Records provided:
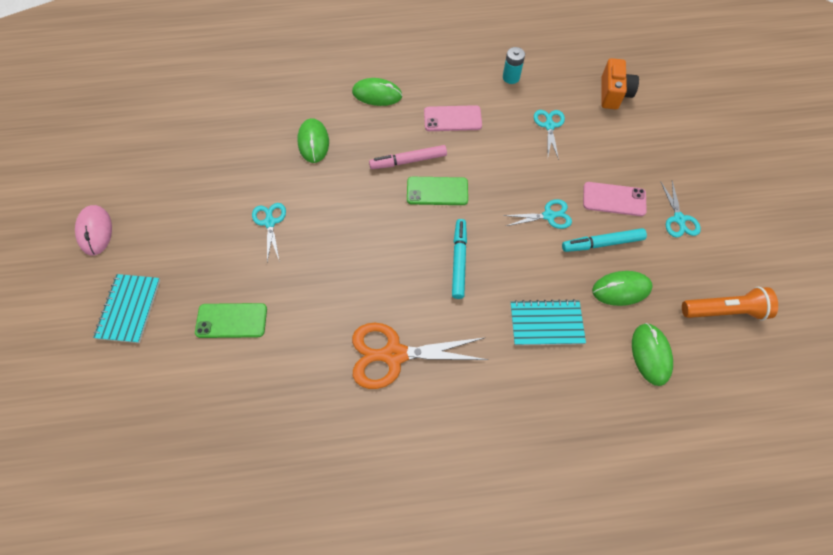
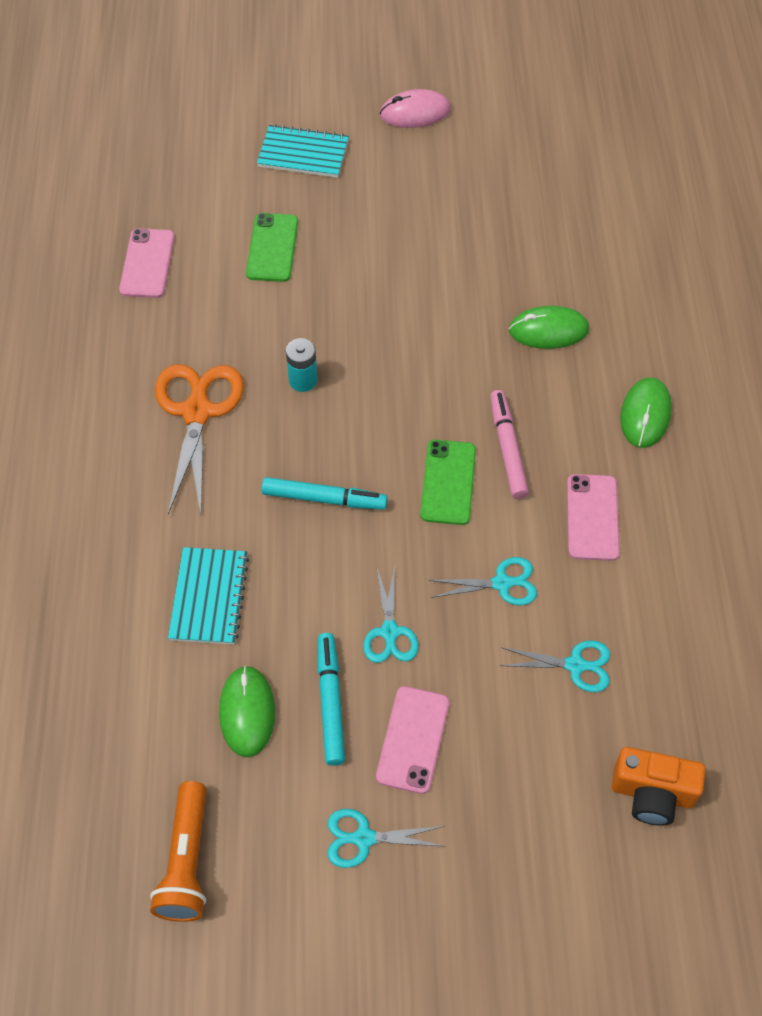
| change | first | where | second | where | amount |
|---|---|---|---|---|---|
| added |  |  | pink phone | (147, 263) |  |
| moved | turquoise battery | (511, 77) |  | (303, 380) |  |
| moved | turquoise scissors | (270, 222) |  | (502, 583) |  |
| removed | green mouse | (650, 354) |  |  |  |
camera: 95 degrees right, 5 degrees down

Work required: Everything in the entries above except the pictures should be given again exactly.

Task solution:
| change | first | where | second | where | amount |
|---|---|---|---|---|---|
| added |  |  | pink phone | (147, 263) |  |
| moved | turquoise battery | (511, 77) |  | (303, 380) |  |
| moved | turquoise scissors | (270, 222) |  | (502, 583) |  |
| removed | green mouse | (650, 354) |  |  |  |
camera: 95 degrees right, 5 degrees down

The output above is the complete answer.